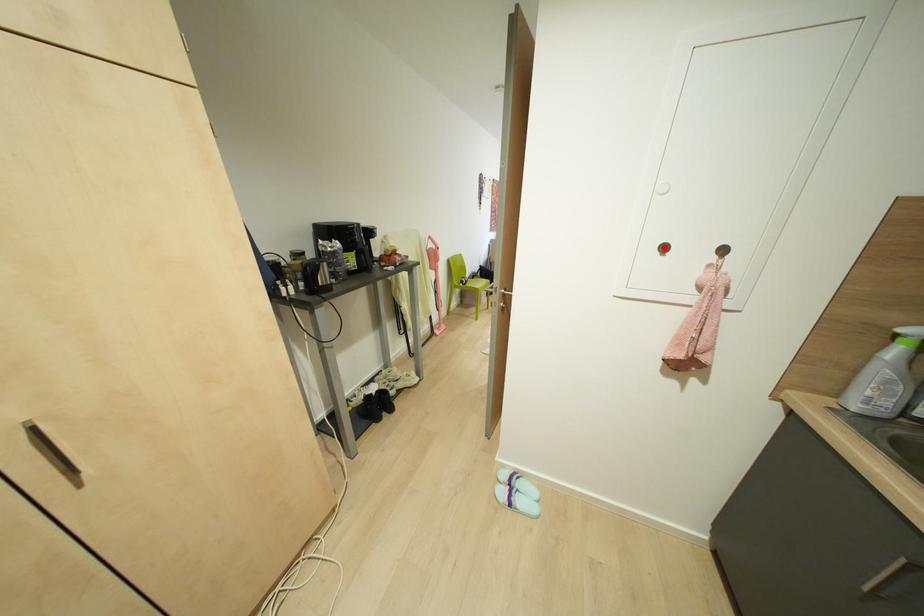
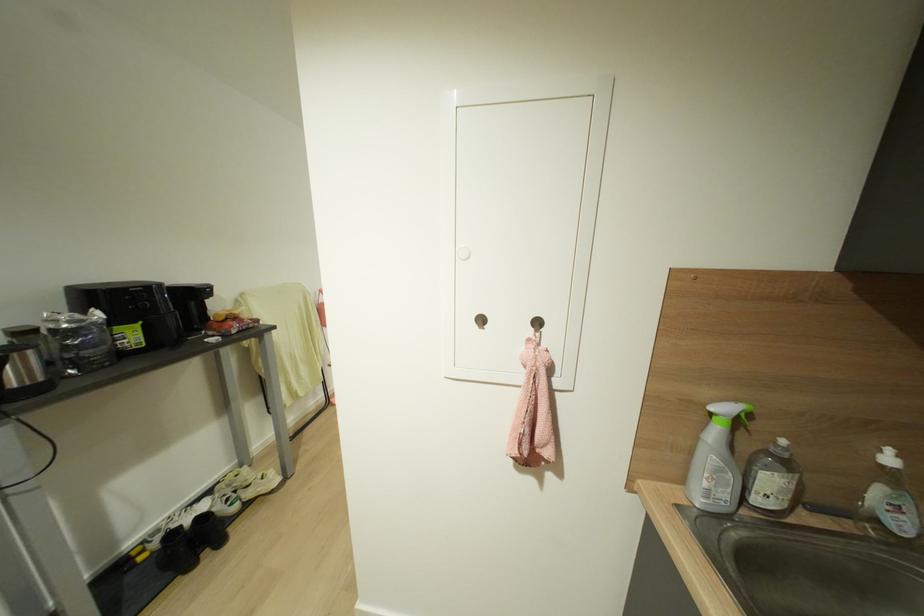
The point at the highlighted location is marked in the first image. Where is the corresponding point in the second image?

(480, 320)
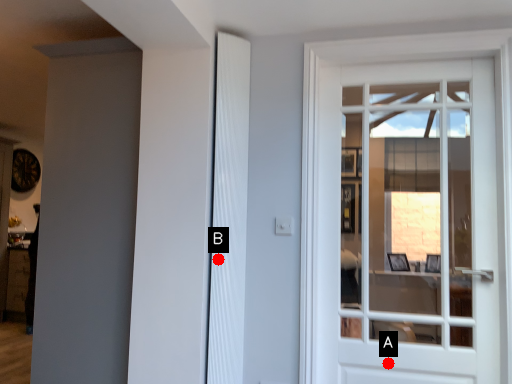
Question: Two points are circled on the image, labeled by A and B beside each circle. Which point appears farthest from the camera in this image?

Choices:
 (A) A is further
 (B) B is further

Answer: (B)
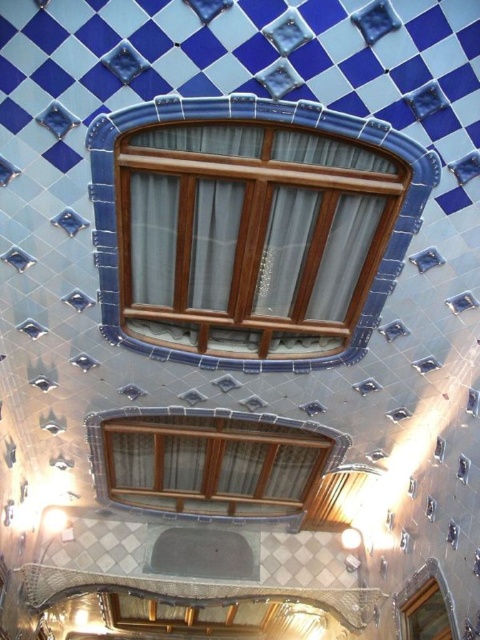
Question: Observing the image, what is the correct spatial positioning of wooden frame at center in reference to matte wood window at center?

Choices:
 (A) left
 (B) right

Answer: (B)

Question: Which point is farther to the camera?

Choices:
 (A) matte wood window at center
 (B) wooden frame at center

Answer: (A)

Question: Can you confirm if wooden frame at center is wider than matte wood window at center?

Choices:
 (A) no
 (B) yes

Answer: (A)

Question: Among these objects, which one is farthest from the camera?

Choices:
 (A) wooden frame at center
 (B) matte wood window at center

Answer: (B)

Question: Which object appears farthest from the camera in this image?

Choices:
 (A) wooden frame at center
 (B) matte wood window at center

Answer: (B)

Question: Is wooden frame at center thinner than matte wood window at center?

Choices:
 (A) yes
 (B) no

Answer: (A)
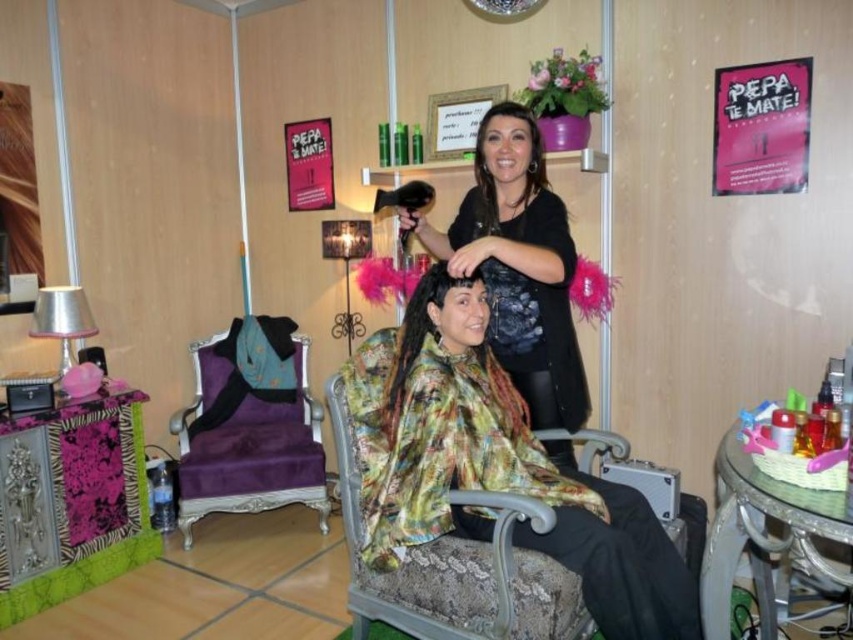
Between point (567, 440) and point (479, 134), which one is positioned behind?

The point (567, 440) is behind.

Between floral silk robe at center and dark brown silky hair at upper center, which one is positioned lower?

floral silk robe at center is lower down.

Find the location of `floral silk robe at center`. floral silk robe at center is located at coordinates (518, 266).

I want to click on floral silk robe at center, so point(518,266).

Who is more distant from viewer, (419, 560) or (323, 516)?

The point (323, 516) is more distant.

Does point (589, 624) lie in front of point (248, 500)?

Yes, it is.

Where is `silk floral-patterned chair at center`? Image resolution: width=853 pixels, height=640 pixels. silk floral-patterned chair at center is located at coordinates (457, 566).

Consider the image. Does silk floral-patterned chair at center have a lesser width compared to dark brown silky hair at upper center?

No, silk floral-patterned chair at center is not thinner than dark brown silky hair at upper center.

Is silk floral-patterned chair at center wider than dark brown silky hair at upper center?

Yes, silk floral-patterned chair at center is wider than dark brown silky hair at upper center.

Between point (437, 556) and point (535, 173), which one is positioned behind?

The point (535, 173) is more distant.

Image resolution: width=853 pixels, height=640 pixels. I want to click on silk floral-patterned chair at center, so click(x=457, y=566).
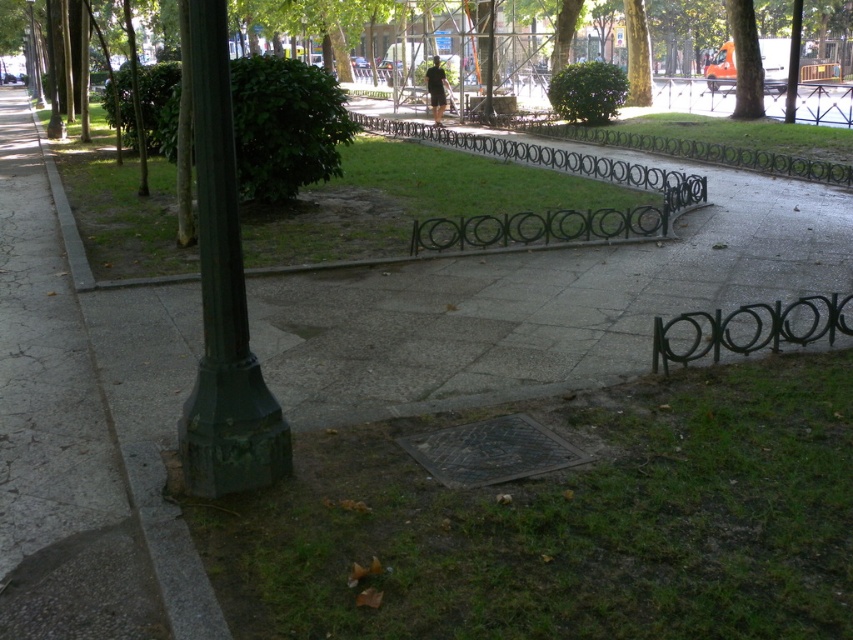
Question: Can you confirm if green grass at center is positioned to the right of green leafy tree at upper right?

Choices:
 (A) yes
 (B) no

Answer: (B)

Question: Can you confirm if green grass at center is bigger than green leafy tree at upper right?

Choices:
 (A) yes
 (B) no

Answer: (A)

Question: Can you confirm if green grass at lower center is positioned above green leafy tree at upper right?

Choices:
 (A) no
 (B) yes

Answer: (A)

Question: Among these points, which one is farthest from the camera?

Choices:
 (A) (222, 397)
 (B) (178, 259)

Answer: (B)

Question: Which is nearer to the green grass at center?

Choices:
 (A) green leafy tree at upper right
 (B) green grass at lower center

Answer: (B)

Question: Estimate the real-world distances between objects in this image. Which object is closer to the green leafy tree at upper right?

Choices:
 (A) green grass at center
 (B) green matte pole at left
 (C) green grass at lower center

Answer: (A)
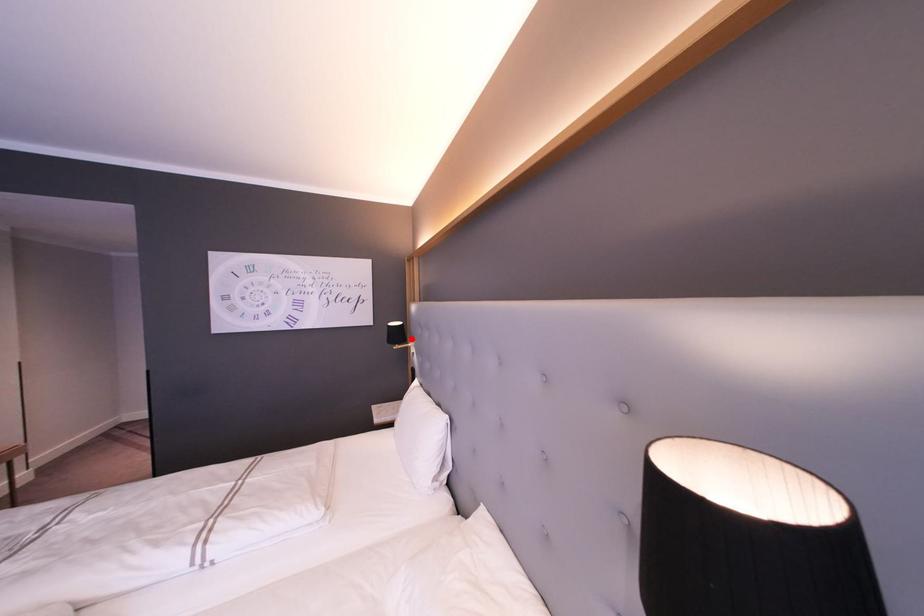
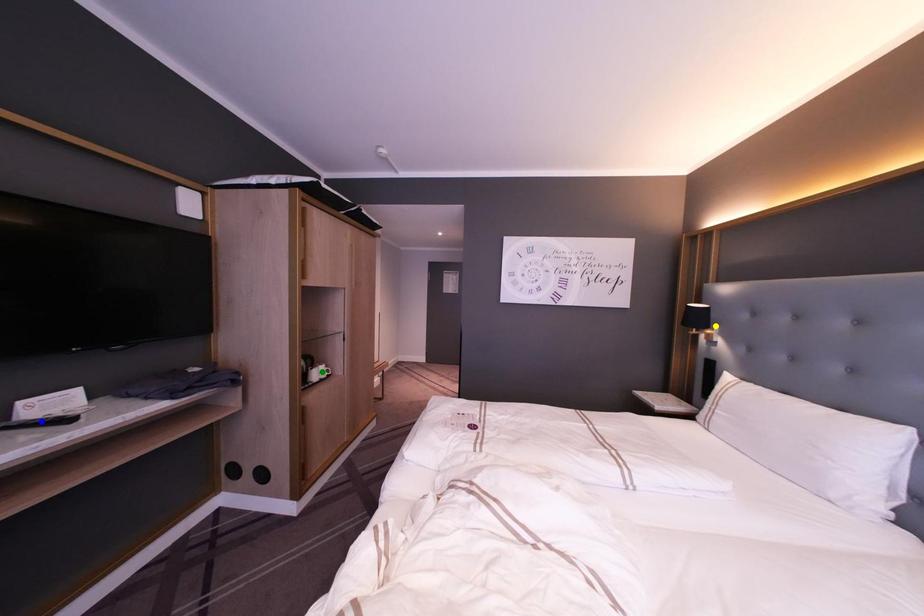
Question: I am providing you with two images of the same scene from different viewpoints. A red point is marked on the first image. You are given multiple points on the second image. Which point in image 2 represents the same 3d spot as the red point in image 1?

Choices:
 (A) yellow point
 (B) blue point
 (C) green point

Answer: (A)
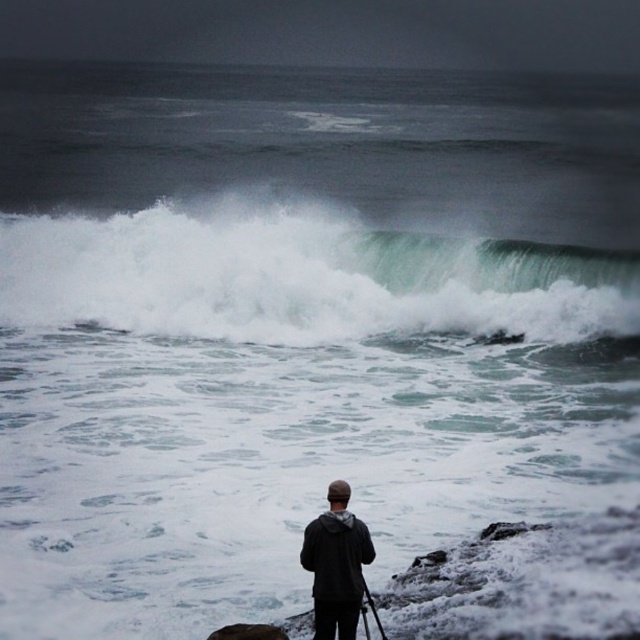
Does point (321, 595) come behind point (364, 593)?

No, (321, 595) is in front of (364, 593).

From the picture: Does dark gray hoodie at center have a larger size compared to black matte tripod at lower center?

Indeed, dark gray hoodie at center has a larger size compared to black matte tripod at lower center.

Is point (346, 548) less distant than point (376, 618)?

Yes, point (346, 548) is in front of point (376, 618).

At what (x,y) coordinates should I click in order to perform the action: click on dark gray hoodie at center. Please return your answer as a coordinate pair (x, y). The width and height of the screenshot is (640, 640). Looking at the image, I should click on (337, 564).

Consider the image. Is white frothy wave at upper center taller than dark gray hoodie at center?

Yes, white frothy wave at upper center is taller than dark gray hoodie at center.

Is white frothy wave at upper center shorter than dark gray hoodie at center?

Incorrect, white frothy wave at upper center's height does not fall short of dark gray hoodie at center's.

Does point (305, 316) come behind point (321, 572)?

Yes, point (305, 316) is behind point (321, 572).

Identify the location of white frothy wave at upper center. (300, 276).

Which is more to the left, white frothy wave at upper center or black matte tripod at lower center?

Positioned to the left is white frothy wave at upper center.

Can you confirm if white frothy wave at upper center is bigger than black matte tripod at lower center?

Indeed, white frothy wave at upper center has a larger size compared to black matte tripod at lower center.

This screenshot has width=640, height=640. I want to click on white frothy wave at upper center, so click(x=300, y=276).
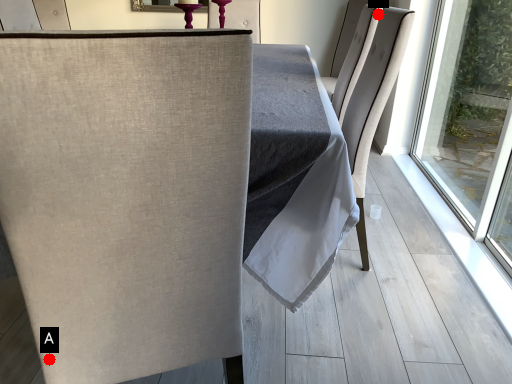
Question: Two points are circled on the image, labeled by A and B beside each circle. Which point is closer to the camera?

## EXERCISE DIRECTIONS
Write out all the items above word for word, leaving out the pictures.

## SOLVED EXERCISE
The point at the highlighted location is marked in the first image. Where is the corresponding point in the second image?

(480, 320)
Question: Two points are circled on the image, labeled by A and B beside each circle. Which point appears farthest from the camera in this image?

Choices:
 (A) A is further
 (B) B is further

Answer: (B)
Question: Observing the image, what is the correct spatial positioning of wooden frame at center in reference to matte wood window at center?

Choices:
 (A) left
 (B) right

Answer: (B)

Question: Which point is farther to the camera?

Choices:
 (A) matte wood window at center
 (B) wooden frame at center

Answer: (A)

Question: Can you confirm if wooden frame at center is wider than matte wood window at center?

Choices:
 (A) no
 (B) yes

Answer: (A)

Question: Among these objects, which one is farthest from the camera?

Choices:
 (A) wooden frame at center
 (B) matte wood window at center

Answer: (B)

Question: Which object appears farthest from the camera in this image?

Choices:
 (A) wooden frame at center
 (B) matte wood window at center

Answer: (B)

Question: Is wooden frame at center thinner than matte wood window at center?

Choices:
 (A) yes
 (B) no

Answer: (A)
Between point (567, 440) and point (479, 134), which one is positioned behind?

The point (567, 440) is behind.

Between floral silk robe at center and dark brown silky hair at upper center, which one is positioned lower?

floral silk robe at center is lower down.

Find the location of `floral silk robe at center`. floral silk robe at center is located at coordinates (518, 266).

I want to click on floral silk robe at center, so point(518,266).

Who is more distant from viewer, (419, 560) or (323, 516)?

The point (323, 516) is more distant.

Does point (589, 624) lie in front of point (248, 500)?

Yes, it is.

Where is `silk floral-patterned chair at center`? Image resolution: width=853 pixels, height=640 pixels. silk floral-patterned chair at center is located at coordinates (457, 566).

Consider the image. Does silk floral-patterned chair at center have a lesser width compared to dark brown silky hair at upper center?

No, silk floral-patterned chair at center is not thinner than dark brown silky hair at upper center.

Is silk floral-patterned chair at center wider than dark brown silky hair at upper center?

Yes, silk floral-patterned chair at center is wider than dark brown silky hair at upper center.

Between point (437, 556) and point (535, 173), which one is positioned behind?

The point (535, 173) is more distant.

Image resolution: width=853 pixels, height=640 pixels. I want to click on silk floral-patterned chair at center, so click(x=457, y=566).
Question: Can you confirm if green grass at center is positioned to the right of green leafy tree at upper right?

Choices:
 (A) yes
 (B) no

Answer: (B)

Question: Can you confirm if green grass at center is bigger than green leafy tree at upper right?

Choices:
 (A) yes
 (B) no

Answer: (A)

Question: Can you confirm if green grass at lower center is positioned above green leafy tree at upper right?

Choices:
 (A) no
 (B) yes

Answer: (A)

Question: Among these points, which one is farthest from the camera?

Choices:
 (A) (222, 397)
 (B) (178, 259)

Answer: (B)

Question: Which is nearer to the green grass at center?

Choices:
 (A) green leafy tree at upper right
 (B) green grass at lower center

Answer: (B)

Question: Estimate the real-world distances between objects in this image. Which object is closer to the green leafy tree at upper right?

Choices:
 (A) green grass at center
 (B) green matte pole at left
 (C) green grass at lower center

Answer: (A)
Question: I am providing you with two images of the same scene from different viewpoints. A red point is marked on the first image. You are given multiple points on the second image. Which point in image 2 represents the same 3d spot as the red point in image 1?

Choices:
 (A) yellow point
 (B) blue point
 (C) green point

Answer: (A)
Does point (321, 595) come behind point (364, 593)?

No, (321, 595) is in front of (364, 593).

From the picture: Does dark gray hoodie at center have a larger size compared to black matte tripod at lower center?

Indeed, dark gray hoodie at center has a larger size compared to black matte tripod at lower center.

Is point (346, 548) less distant than point (376, 618)?

Yes, point (346, 548) is in front of point (376, 618).

At what (x,y) coordinates should I click in order to perform the action: click on dark gray hoodie at center. Please return your answer as a coordinate pair (x, y). The width and height of the screenshot is (640, 640). Looking at the image, I should click on (337, 564).

Consider the image. Is white frothy wave at upper center taller than dark gray hoodie at center?

Yes, white frothy wave at upper center is taller than dark gray hoodie at center.

Is white frothy wave at upper center shorter than dark gray hoodie at center?

Incorrect, white frothy wave at upper center's height does not fall short of dark gray hoodie at center's.

Does point (305, 316) come behind point (321, 572)?

Yes, point (305, 316) is behind point (321, 572).

Identify the location of white frothy wave at upper center. (300, 276).

Which is more to the left, white frothy wave at upper center or black matte tripod at lower center?

Positioned to the left is white frothy wave at upper center.

Can you confirm if white frothy wave at upper center is bigger than black matte tripod at lower center?

Indeed, white frothy wave at upper center has a larger size compared to black matte tripod at lower center.

This screenshot has width=640, height=640. I want to click on white frothy wave at upper center, so click(x=300, y=276).
Question: Two points are circled on the image, labeled by A and B beside each circle. Which point is closer to the camera?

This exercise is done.